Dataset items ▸
↓↓↓
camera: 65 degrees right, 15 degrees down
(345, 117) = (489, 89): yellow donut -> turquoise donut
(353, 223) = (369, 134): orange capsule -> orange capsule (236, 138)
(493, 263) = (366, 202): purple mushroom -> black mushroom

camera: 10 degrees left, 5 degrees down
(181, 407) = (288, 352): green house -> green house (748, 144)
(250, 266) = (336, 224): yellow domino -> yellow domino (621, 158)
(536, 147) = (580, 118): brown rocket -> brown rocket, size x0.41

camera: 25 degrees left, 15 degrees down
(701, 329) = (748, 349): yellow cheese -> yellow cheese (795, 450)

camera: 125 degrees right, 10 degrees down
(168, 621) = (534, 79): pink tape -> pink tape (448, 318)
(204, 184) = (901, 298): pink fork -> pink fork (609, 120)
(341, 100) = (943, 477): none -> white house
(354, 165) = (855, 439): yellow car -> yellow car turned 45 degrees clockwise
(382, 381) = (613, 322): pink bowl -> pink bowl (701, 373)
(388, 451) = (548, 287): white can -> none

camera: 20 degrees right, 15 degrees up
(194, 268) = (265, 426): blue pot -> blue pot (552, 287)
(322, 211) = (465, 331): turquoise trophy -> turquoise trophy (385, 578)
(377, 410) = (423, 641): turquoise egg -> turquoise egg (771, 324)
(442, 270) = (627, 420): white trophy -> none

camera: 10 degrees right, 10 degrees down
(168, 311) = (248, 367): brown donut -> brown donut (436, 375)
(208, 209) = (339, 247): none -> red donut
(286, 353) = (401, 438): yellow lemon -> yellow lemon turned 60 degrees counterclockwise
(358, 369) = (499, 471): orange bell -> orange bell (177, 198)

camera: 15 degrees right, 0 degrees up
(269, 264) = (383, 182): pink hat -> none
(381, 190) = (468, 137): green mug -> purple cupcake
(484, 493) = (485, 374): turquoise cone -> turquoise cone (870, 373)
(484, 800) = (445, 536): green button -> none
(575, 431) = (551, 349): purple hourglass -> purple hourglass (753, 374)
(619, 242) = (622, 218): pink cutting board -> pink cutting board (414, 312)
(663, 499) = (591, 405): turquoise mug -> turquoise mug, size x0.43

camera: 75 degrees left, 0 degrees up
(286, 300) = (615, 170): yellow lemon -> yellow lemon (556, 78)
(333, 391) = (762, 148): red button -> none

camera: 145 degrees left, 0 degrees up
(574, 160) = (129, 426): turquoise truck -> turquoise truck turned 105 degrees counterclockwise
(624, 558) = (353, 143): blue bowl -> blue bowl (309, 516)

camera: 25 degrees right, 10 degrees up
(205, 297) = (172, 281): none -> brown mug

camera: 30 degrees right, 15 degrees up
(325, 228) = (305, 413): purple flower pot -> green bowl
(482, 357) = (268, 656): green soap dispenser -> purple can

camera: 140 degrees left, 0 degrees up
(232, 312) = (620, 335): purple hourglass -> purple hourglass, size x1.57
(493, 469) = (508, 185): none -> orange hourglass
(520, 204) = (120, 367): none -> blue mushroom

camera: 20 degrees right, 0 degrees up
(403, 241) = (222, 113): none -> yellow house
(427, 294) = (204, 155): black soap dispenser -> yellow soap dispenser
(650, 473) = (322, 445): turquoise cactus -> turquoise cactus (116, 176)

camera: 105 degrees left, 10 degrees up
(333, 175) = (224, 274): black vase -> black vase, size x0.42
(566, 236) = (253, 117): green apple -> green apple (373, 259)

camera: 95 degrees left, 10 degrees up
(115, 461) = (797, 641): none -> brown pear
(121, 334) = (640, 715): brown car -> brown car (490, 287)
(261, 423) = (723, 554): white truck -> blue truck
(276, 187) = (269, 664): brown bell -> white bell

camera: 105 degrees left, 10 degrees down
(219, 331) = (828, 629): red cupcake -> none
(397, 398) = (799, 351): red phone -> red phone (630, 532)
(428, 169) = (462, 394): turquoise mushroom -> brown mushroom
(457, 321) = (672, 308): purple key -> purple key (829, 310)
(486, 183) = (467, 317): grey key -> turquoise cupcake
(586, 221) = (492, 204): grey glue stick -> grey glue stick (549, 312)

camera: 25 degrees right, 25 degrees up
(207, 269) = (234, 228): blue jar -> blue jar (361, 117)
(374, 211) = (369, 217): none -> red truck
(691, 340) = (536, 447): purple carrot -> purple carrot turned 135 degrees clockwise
↑↑↑
Task to carry out ▸ Beginning with the line that holds "(261, 423) = (723, 554): white", please return every line through the end of the data, exactly as written.

Your response ▸
(261, 423) = (723, 554): white truck -> blue truck
(276, 187) = (269, 664): brown bell -> white bell

camera: 105 degrees left, 10 degrees down
(219, 331) = (828, 629): red cupcake -> none
(397, 398) = (799, 351): red phone -> red phone (630, 532)
(428, 169) = (462, 394): turquoise mushroom -> brown mushroom
(457, 321) = (672, 308): purple key -> purple key (829, 310)
(486, 183) = (467, 317): grey key -> turquoise cupcake
(586, 221) = (492, 204): grey glue stick -> grey glue stick (549, 312)

camera: 25 degrees right, 25 degrees up
(207, 269) = (234, 228): blue jar -> blue jar (361, 117)
(374, 211) = (369, 217): none -> red truck
(691, 340) = (536, 447): purple carrot -> purple carrot turned 135 degrees clockwise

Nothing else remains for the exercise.